_Material provided_.
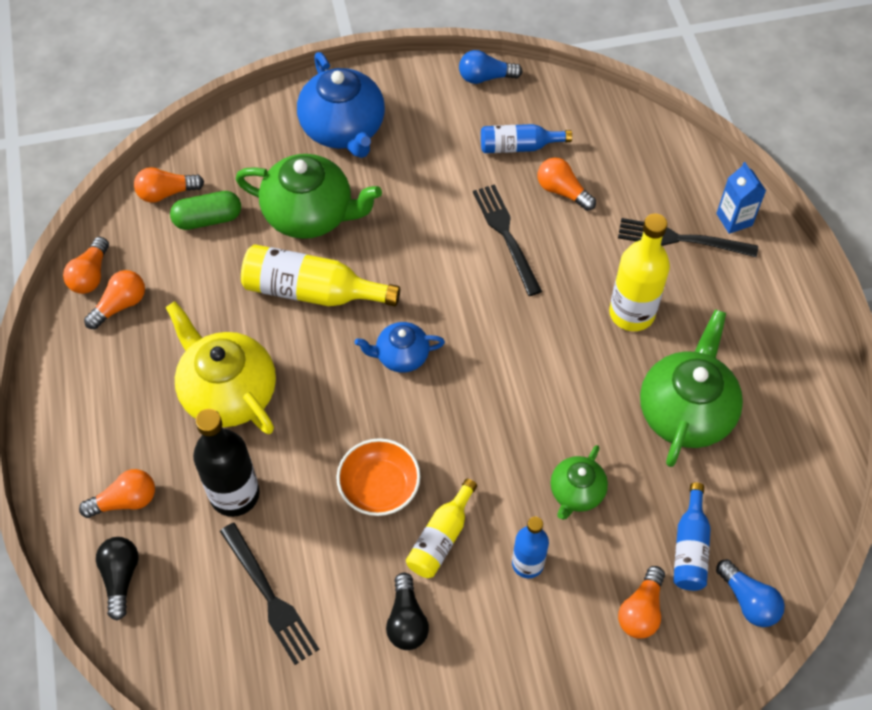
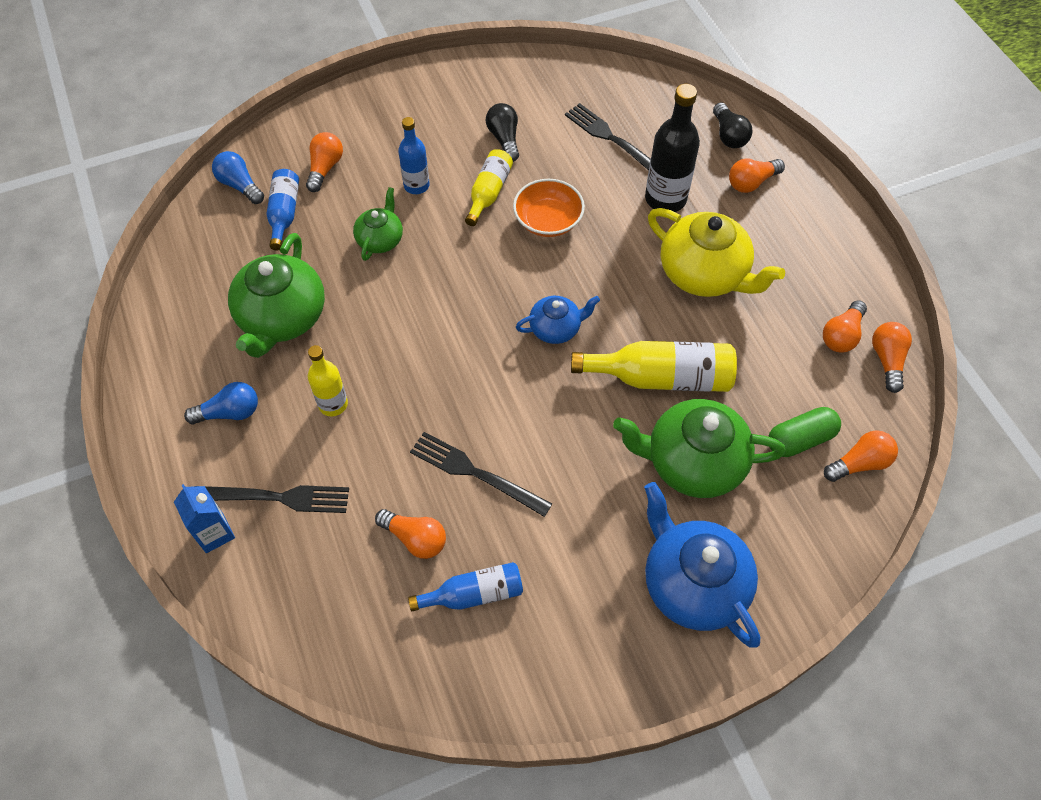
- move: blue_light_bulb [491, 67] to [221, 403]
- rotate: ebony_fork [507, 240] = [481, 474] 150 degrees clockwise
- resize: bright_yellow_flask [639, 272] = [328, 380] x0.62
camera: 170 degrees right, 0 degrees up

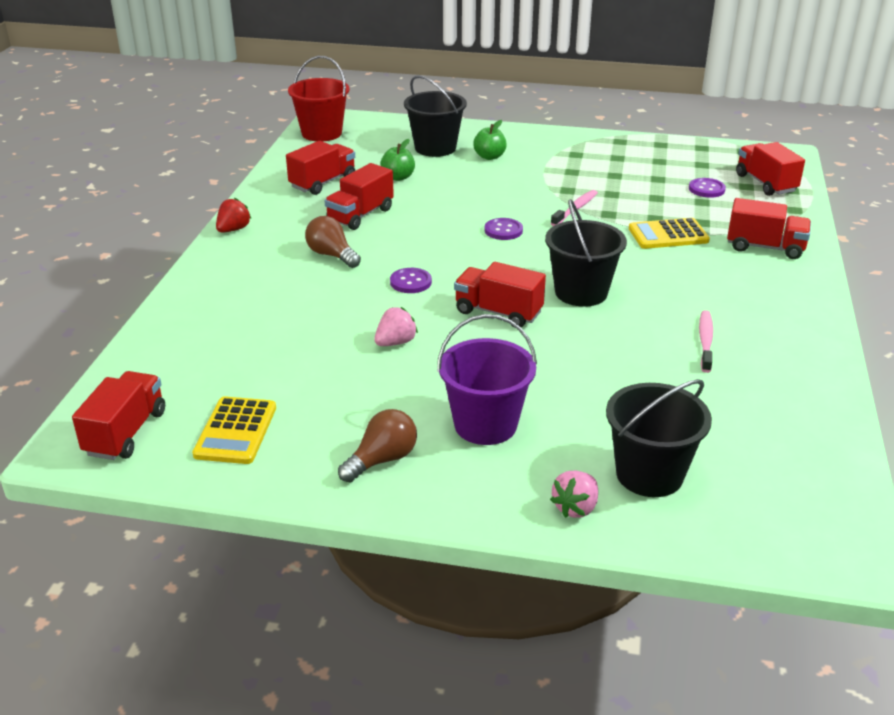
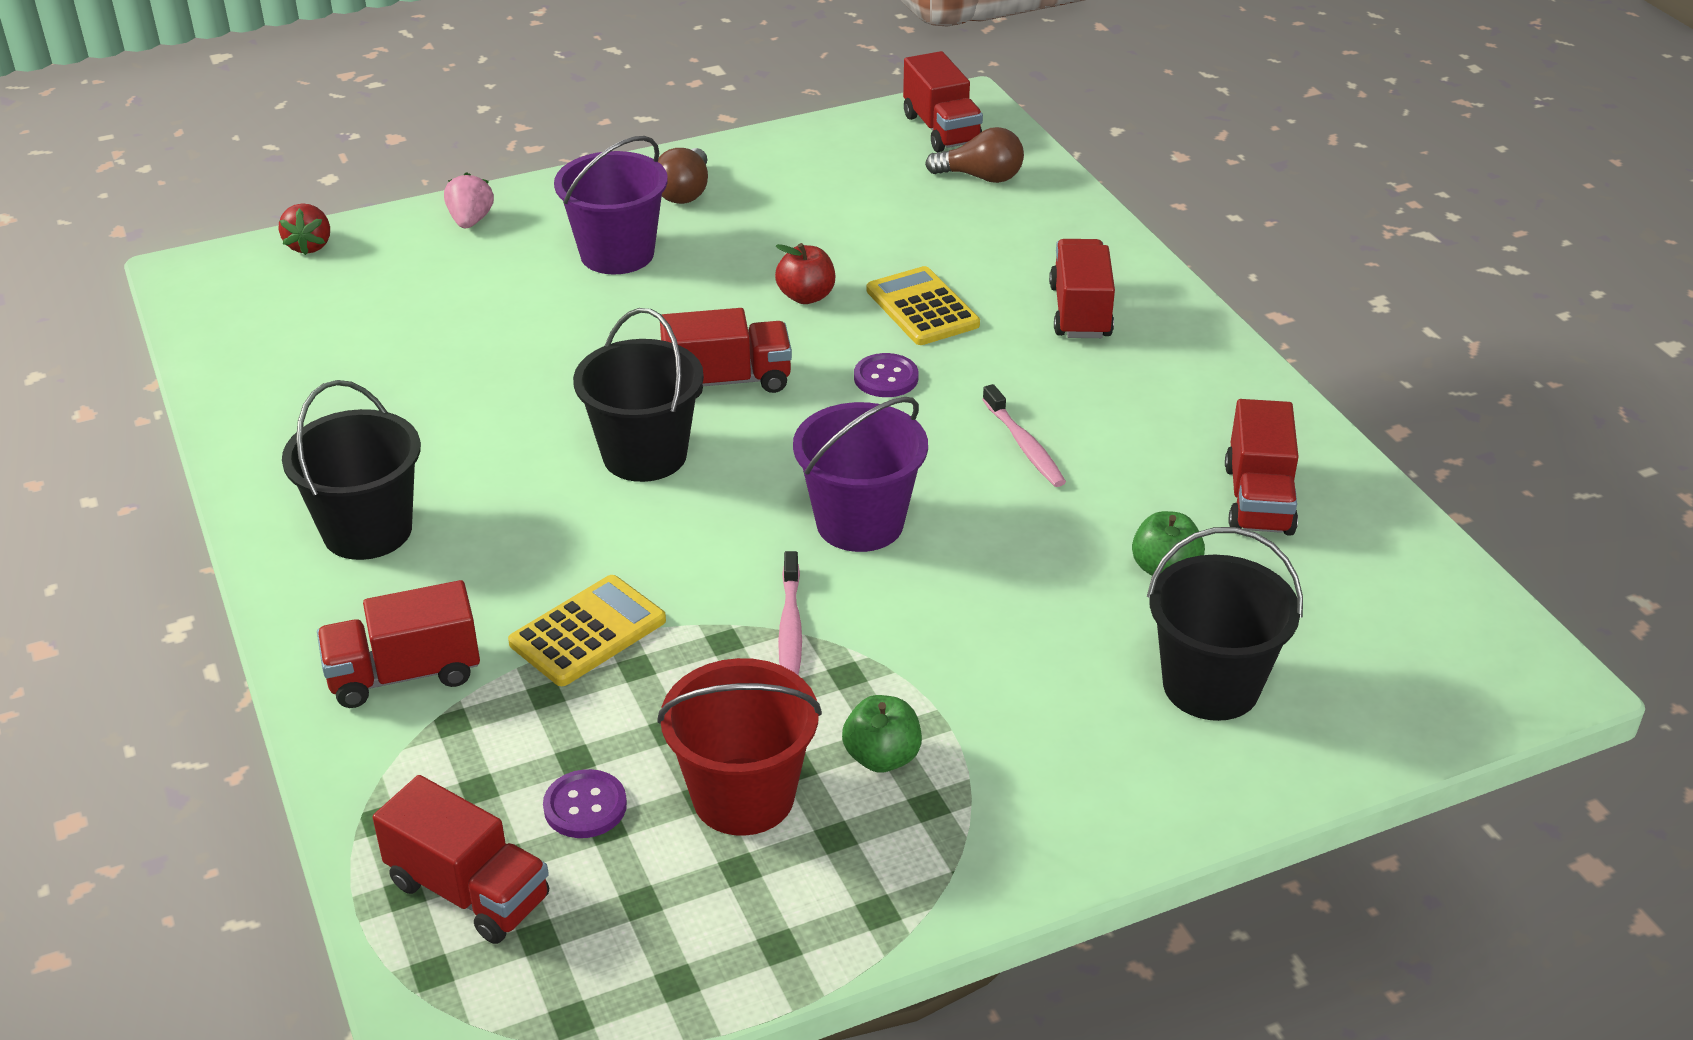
- move: bright_yellow_pocket_calculator [234, 430] to [923, 305]
- move: crimson_toy_strawberry [233, 215] to [304, 229]
- move: crimson_bucket [318, 98] to [739, 747]
- move: brown_light_bulb [333, 242] to [974, 155]
- move: crimson_lorry [359, 196] to [1082, 288]
- replace: rosy_toy_strawberry [396, 326] to crimson_apple_fruit [805, 273]
- move: leaf-green_apple_fruit [490, 140] to [882, 734]
- replace: violet_button [504, 229] to violet_bucket [860, 474]
- move: ebony_bucket [659, 438] to [351, 470]
- move: rosy_dental_brush [706, 341] to [1024, 435]
camera: 145 degrees right, 5 degrees up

_What is expected_.
Lines from the start of the material through the line containing "- resize: bright_yellow_flask" are to be restated word for word; no picture may be included.

_Answer for this exercise_.
- move: blue_light_bulb [491, 67] to [221, 403]
- rotate: ebony_fork [507, 240] = [481, 474] 150 degrees clockwise
- resize: bright_yellow_flask [639, 272] = [328, 380] x0.62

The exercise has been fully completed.